== AVAILABLE DATA
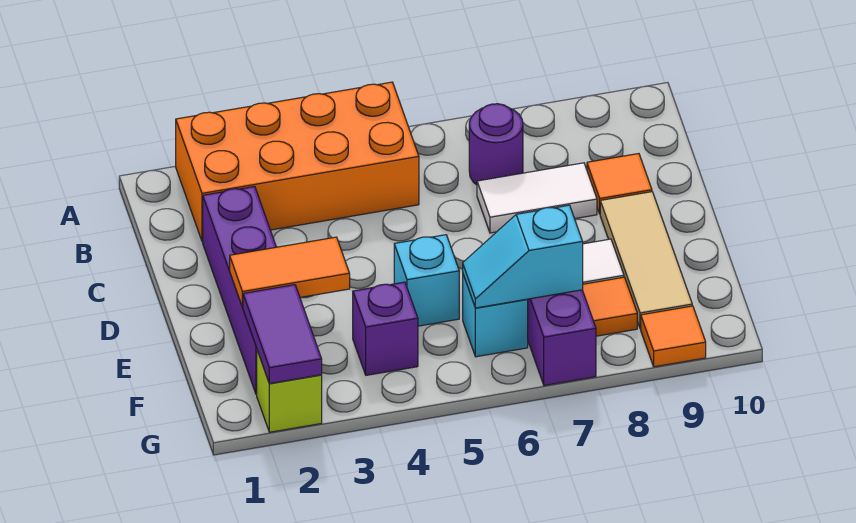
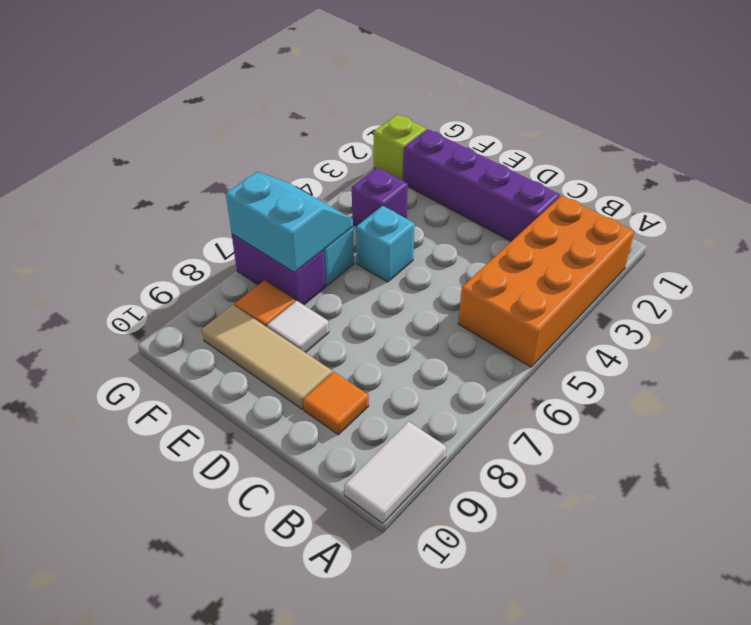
purple round brick B7 level 1 -> none
white tile C7:C8 level 1 -> white tile A9:A10 level 1
orange tile E2:E3 level 2 -> none
purple tile F2:G2 level 2 -> none
cyan slope F6:F7 level 2 top 7 -> cyan slope F6:G7 level 2 top 7
orange tile G9 level 1 -> none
====
__EXERCISE DIRECTIONS__
Lines before the one containing "white tile C7:C8" are not wanted; please set down that line and every line after it through the end of the material, exactly.

__ANSWER TO THIS EXERCISE__
white tile C7:C8 level 1 -> white tile A9:A10 level 1
orange tile E2:E3 level 2 -> none
purple tile F2:G2 level 2 -> none
cyan slope F6:F7 level 2 top 7 -> cyan slope F6:G7 level 2 top 7
orange tile G9 level 1 -> none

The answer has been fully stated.